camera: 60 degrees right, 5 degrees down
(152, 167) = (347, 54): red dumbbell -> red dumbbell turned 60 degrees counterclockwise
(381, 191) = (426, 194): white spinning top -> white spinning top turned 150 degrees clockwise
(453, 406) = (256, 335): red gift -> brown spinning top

--

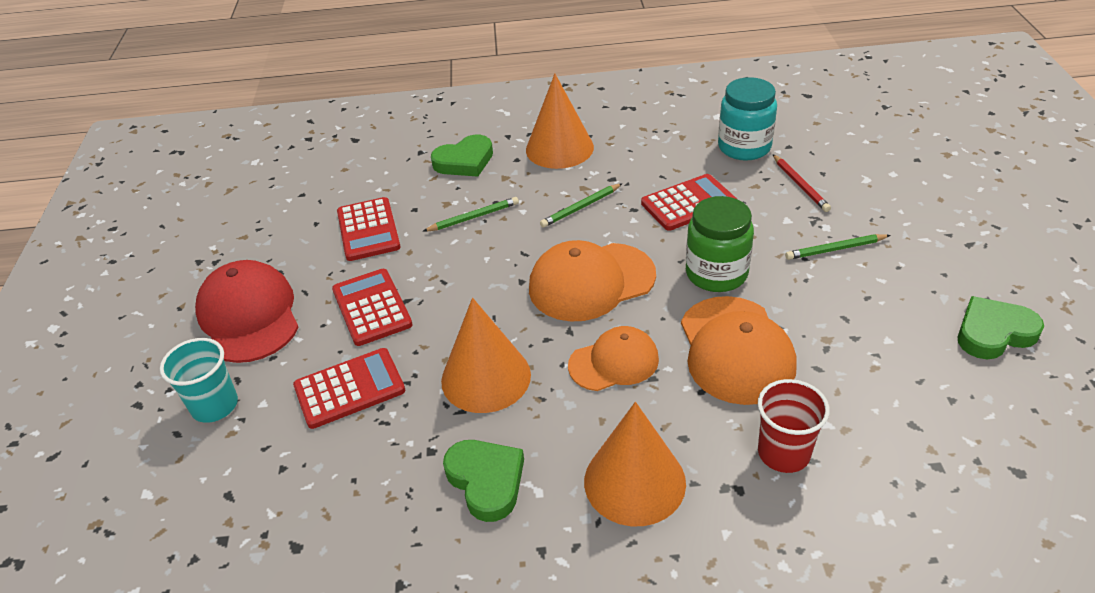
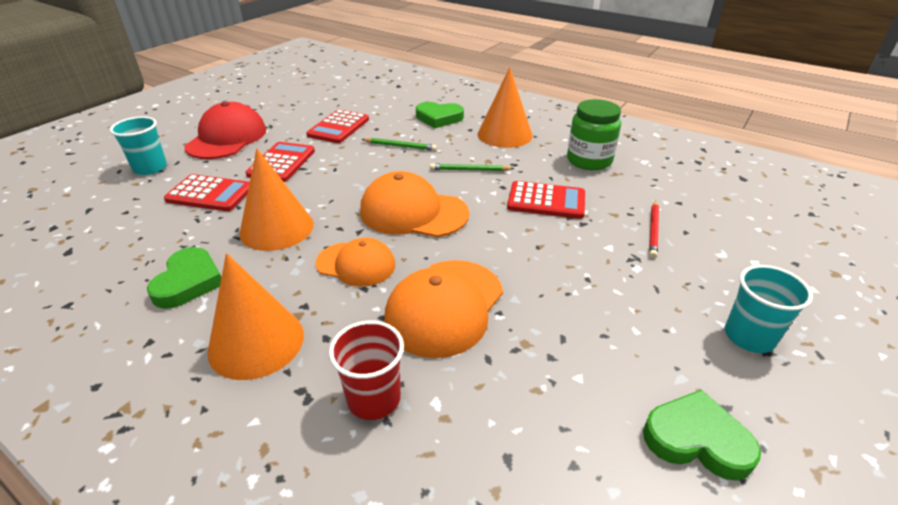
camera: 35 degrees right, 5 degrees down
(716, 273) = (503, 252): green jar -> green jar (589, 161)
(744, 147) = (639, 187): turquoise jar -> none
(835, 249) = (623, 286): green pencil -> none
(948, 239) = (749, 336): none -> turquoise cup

...

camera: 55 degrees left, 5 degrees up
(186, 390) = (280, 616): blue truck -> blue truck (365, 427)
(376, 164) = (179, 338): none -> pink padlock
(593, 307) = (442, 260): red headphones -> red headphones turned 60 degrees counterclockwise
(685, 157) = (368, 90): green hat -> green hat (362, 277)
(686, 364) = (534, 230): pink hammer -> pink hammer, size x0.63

YOUR GOAL: Set down, unchanged, only those lines above that fall between the line with "(381, 191) = (426, 194): white" and the line with "(453, 406) = (256, 335): red", the two end lines included.

SOLUTION TO THIS TASK:
(381, 191) = (426, 194): white spinning top -> white spinning top turned 150 degrees clockwise
(453, 406) = (256, 335): red gift -> brown spinning top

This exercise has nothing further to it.